◆ **WHAT THE TASK REQUIRES**:
Reproduce exactly the lines from the one containing "grey bowling pin [444,171,475,238]" through the last line of the records below, both included, and nothing else.

Data items
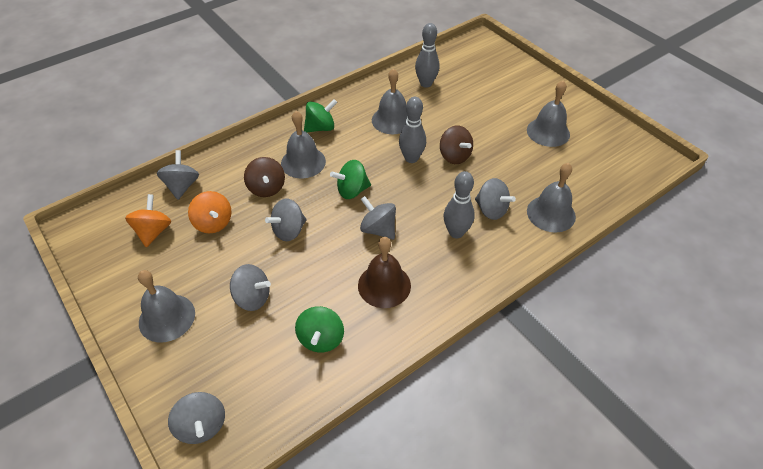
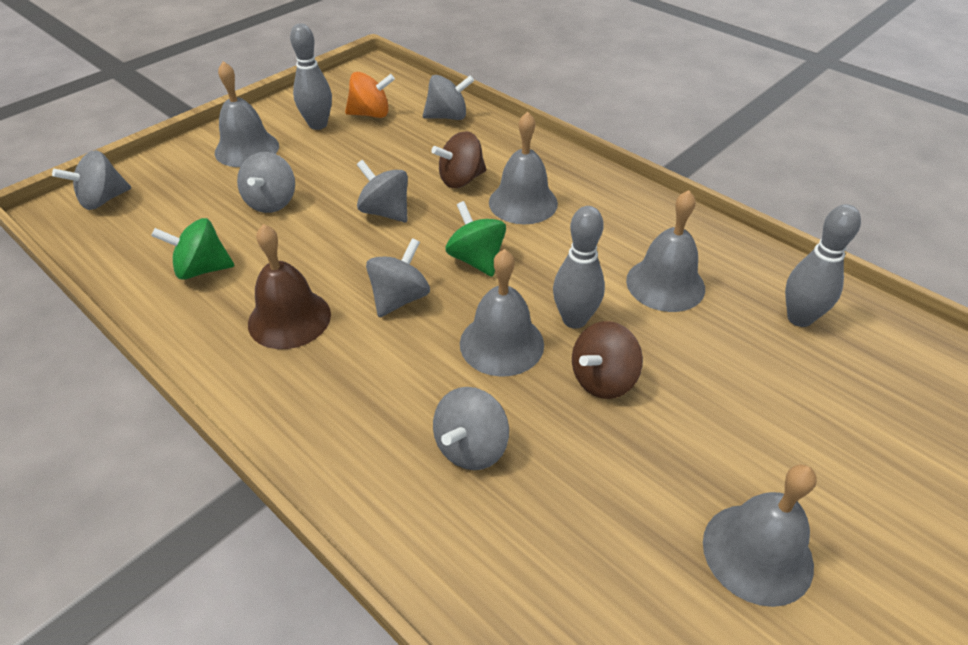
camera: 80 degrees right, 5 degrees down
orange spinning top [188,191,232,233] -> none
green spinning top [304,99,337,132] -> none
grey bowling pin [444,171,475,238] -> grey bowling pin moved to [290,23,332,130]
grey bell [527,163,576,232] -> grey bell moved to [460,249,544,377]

◆ **SOLUTION TO THE PROBLEM**:
grey bowling pin [444,171,475,238] -> grey bowling pin moved to [290,23,332,130]
grey bell [527,163,576,232] -> grey bell moved to [460,249,544,377]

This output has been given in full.